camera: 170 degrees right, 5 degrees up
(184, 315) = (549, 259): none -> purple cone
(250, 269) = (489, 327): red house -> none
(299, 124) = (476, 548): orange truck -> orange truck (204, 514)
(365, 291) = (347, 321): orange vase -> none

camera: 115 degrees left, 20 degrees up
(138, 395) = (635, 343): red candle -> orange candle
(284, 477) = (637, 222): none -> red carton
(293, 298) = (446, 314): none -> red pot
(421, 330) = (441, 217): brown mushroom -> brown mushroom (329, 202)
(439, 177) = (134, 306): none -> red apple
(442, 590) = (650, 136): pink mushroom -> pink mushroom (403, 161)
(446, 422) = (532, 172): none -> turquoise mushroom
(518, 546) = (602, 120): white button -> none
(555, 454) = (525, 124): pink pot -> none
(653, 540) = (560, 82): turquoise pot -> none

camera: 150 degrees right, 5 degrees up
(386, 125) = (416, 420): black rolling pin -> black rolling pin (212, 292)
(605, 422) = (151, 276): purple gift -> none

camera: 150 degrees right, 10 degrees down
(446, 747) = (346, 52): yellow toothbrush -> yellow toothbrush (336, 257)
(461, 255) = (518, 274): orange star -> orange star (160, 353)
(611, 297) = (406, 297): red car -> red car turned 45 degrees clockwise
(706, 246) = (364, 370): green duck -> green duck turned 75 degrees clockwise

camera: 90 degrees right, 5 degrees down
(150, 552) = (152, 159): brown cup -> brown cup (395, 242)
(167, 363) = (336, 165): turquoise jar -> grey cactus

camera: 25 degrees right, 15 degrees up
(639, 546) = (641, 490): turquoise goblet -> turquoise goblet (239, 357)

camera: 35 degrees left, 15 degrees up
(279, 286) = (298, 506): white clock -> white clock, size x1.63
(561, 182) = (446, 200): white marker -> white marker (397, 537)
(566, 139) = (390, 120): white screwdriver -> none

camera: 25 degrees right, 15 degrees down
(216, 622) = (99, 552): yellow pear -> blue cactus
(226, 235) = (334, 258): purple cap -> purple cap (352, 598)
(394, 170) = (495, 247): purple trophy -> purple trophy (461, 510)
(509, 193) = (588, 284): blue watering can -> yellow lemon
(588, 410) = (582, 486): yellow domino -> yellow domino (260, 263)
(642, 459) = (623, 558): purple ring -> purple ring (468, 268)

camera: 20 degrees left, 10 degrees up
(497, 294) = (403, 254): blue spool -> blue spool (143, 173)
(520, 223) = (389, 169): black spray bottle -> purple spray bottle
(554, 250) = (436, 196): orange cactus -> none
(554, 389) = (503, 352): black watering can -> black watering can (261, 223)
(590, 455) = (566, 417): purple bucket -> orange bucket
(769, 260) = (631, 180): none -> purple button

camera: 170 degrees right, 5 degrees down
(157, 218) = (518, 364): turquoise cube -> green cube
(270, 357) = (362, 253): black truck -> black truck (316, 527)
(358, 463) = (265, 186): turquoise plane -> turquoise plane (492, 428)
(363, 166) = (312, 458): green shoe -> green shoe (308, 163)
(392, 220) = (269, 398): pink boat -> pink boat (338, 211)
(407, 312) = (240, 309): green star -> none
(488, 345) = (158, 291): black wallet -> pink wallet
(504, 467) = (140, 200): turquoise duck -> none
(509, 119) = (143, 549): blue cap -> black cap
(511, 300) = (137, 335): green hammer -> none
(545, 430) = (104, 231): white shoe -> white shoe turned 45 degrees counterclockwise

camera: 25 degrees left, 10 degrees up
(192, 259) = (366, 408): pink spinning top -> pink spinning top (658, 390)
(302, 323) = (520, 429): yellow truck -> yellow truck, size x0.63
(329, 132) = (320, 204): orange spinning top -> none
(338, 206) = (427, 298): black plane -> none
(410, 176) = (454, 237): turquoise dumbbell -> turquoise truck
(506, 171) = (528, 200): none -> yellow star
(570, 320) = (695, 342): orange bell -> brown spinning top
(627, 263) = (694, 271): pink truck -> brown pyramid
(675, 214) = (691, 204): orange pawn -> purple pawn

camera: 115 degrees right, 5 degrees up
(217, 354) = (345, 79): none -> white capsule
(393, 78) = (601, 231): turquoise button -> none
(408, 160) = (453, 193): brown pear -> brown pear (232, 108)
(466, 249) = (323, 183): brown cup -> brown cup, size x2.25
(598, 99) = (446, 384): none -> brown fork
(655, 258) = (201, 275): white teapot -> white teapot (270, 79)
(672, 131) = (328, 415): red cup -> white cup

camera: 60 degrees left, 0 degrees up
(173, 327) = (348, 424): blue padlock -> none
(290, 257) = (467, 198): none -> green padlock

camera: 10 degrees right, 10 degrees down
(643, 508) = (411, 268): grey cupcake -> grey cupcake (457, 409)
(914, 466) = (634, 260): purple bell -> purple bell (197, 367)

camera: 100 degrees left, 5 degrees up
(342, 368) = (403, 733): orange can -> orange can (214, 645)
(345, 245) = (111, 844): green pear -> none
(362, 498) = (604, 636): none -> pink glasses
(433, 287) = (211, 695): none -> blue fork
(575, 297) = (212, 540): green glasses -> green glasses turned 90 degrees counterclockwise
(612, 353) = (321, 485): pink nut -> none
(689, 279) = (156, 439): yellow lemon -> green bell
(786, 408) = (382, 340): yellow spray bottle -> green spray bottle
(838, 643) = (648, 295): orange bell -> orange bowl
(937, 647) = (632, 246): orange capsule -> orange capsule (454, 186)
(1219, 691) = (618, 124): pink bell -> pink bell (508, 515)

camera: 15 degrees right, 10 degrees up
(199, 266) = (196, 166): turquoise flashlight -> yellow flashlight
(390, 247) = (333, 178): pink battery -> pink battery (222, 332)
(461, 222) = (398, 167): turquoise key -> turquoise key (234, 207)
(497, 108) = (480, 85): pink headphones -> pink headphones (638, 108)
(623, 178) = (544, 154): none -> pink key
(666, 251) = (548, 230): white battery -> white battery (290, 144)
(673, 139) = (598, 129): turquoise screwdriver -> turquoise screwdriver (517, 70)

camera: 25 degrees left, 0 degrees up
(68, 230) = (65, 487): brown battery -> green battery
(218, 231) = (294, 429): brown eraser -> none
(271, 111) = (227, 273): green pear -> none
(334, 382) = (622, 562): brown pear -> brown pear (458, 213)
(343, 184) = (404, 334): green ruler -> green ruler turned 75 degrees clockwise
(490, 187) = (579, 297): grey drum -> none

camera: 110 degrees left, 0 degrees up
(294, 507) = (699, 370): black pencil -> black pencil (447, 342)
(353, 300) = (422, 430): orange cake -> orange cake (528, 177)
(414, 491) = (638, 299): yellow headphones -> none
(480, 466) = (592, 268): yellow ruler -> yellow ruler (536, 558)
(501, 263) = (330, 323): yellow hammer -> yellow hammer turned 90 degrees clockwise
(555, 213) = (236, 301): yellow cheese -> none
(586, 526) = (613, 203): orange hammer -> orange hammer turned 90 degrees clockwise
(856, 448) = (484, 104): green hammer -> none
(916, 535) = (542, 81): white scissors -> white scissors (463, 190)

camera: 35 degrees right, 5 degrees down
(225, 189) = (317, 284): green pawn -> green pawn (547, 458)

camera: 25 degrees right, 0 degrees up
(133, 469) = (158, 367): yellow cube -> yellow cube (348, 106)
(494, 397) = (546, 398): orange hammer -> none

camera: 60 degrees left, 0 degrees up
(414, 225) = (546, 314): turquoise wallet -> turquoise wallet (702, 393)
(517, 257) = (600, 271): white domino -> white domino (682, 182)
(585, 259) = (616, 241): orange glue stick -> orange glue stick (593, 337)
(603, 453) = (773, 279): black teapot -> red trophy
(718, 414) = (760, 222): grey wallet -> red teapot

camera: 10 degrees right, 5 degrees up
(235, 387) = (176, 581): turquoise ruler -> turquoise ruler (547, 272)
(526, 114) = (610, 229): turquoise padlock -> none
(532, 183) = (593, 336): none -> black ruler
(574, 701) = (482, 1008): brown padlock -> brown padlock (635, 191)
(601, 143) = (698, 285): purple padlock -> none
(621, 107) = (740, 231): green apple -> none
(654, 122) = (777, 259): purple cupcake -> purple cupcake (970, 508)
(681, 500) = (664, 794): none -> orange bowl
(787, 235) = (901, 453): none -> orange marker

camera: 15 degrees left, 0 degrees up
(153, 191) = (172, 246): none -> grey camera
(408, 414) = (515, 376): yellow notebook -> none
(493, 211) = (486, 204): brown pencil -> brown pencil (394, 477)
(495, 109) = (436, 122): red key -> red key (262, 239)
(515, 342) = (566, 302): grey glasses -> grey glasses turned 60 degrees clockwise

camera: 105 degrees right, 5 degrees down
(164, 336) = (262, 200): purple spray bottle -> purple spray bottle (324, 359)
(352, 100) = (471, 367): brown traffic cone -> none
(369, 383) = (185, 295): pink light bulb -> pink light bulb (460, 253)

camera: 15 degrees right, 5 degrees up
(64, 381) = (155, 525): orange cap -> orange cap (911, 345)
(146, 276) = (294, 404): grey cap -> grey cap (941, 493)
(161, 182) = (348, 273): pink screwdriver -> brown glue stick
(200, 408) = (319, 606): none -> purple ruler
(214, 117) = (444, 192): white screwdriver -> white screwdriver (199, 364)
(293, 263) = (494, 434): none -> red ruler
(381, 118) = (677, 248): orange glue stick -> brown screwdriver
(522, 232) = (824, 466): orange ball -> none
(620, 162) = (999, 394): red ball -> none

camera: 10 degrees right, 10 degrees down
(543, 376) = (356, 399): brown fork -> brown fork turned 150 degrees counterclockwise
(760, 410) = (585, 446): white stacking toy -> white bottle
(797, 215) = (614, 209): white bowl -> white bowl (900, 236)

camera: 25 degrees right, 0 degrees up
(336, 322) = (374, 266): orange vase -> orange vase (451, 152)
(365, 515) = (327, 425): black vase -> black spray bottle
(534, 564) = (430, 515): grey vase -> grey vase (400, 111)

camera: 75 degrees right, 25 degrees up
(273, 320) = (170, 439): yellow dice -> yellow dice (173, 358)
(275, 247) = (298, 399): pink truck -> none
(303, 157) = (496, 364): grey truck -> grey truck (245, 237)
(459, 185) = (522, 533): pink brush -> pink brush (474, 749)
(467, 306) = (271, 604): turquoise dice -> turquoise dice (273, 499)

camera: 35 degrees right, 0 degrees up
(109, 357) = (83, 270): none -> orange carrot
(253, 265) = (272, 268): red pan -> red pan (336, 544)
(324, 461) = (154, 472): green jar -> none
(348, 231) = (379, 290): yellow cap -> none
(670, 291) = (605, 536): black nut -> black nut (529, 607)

**TASK REQUIREMENTS:** Above are the entries. Output exactly the lines beginning with the line that has "camera: 25 degrees right, 15 degrees down" and ending with the line that has "camera: 20 degrees left, 10 degrees up".

**OUTPUT:**
camera: 25 degrees right, 15 degrees down
(216, 622) = (99, 552): yellow pear -> blue cactus
(226, 235) = (334, 258): purple cap -> purple cap (352, 598)
(394, 170) = (495, 247): purple trophy -> purple trophy (461, 510)
(509, 193) = (588, 284): blue watering can -> yellow lemon
(588, 410) = (582, 486): yellow domino -> yellow domino (260, 263)
(642, 459) = (623, 558): purple ring -> purple ring (468, 268)

camera: 20 degrees left, 10 degrees up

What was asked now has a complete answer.